## What needs to be done
The output should be exactly the lines from the one containing "green 1x1 plate" through the last line of the records, and only those.

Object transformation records
..............................

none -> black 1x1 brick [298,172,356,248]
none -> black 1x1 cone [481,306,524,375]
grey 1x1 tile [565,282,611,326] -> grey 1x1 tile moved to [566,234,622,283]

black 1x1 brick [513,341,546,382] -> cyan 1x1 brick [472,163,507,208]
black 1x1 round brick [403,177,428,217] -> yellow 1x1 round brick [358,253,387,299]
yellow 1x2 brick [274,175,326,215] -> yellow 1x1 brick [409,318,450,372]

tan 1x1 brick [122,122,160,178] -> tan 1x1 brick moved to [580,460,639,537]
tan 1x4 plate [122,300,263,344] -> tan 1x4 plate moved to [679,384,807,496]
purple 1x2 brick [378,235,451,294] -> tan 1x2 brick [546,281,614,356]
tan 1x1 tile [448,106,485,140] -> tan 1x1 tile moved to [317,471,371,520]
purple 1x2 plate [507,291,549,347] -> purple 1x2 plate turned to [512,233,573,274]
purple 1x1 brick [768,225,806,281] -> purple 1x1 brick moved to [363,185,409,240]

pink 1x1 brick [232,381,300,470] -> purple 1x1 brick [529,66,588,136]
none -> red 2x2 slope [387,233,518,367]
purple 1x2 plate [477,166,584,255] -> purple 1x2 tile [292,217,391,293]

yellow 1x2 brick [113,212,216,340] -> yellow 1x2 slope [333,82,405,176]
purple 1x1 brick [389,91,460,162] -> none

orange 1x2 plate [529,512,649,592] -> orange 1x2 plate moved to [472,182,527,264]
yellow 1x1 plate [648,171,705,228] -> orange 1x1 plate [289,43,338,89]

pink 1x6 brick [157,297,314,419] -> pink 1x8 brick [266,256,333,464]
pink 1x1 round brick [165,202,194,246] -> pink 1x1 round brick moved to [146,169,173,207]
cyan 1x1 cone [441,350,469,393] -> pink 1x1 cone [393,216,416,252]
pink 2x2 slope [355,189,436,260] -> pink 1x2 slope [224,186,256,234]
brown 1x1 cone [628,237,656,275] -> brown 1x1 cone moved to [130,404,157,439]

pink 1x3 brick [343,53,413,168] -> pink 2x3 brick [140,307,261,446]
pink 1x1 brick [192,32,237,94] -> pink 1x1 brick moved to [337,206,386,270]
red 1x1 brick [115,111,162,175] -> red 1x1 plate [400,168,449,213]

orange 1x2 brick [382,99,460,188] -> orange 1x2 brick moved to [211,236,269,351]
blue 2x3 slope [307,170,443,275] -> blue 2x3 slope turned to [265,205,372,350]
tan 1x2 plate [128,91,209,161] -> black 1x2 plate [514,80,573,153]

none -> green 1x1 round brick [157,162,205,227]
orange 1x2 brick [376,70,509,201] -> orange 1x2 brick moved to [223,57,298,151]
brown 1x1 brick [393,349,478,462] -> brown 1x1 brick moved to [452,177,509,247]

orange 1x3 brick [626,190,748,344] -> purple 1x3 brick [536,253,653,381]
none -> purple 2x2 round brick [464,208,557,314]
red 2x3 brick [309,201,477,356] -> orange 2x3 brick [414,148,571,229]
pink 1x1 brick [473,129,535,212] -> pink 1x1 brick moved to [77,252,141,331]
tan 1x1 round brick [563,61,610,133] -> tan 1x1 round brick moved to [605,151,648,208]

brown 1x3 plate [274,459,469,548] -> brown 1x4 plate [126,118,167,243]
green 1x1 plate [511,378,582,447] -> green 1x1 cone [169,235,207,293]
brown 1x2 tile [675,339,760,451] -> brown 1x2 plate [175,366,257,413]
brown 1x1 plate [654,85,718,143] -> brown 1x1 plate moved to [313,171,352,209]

..............................

## Answer for this exercise
green 1x1 plate [511,378,582,447] -> green 1x1 cone [169,235,207,293]
brown 1x2 tile [675,339,760,451] -> brown 1x2 plate [175,366,257,413]
brown 1x1 plate [654,85,718,143] -> brown 1x1 plate moved to [313,171,352,209]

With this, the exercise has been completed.